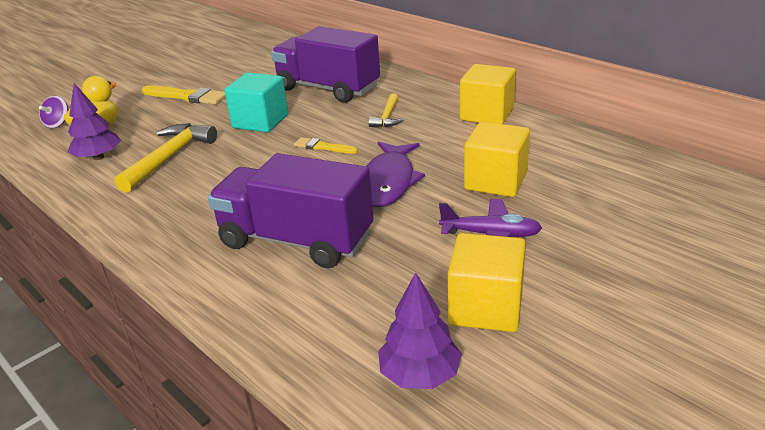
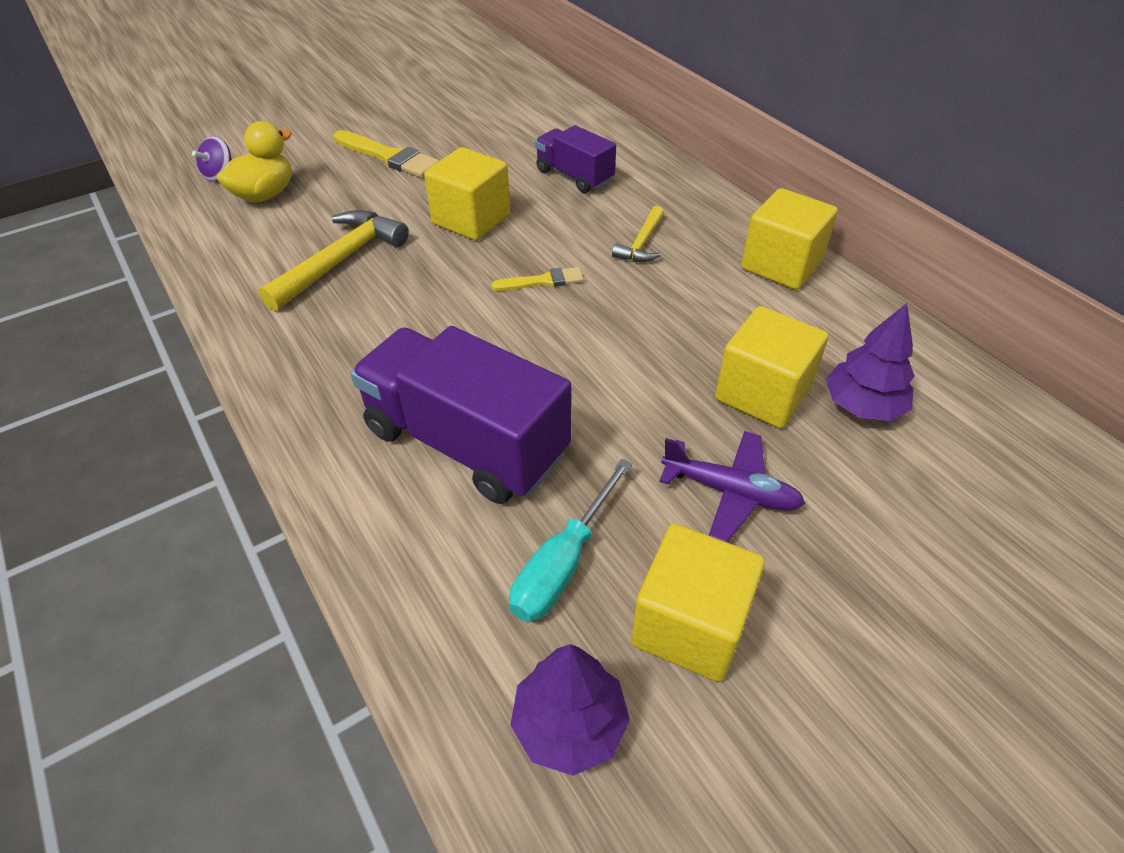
camera: 10 degrees right, 15 degrees up
(98, 157) = (254, 242): purple tree -> purple tree (862, 406)
(260, 121) = (471, 219): turquoise cube -> yellow cube
(323, 147) = (542, 281): yellow brush -> yellow brush turned 135 degrees clockwise
(328, 88) = (574, 176): purple truck -> purple truck, size x0.57
(387, 292) = (563, 563): none -> turquoise screwdriver
(388, 182) = (614, 363): purple fish -> none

▸ **WHAT TO DO**
From the first line to the last, copy the listing above exactly and leave out the images.

▸ **ANSWER TO THE EXERCISE**
camera: 10 degrees right, 15 degrees up
(98, 157) = (254, 242): purple tree -> purple tree (862, 406)
(260, 121) = (471, 219): turquoise cube -> yellow cube
(323, 147) = (542, 281): yellow brush -> yellow brush turned 135 degrees clockwise
(328, 88) = (574, 176): purple truck -> purple truck, size x0.57
(387, 292) = (563, 563): none -> turquoise screwdriver
(388, 182) = (614, 363): purple fish -> none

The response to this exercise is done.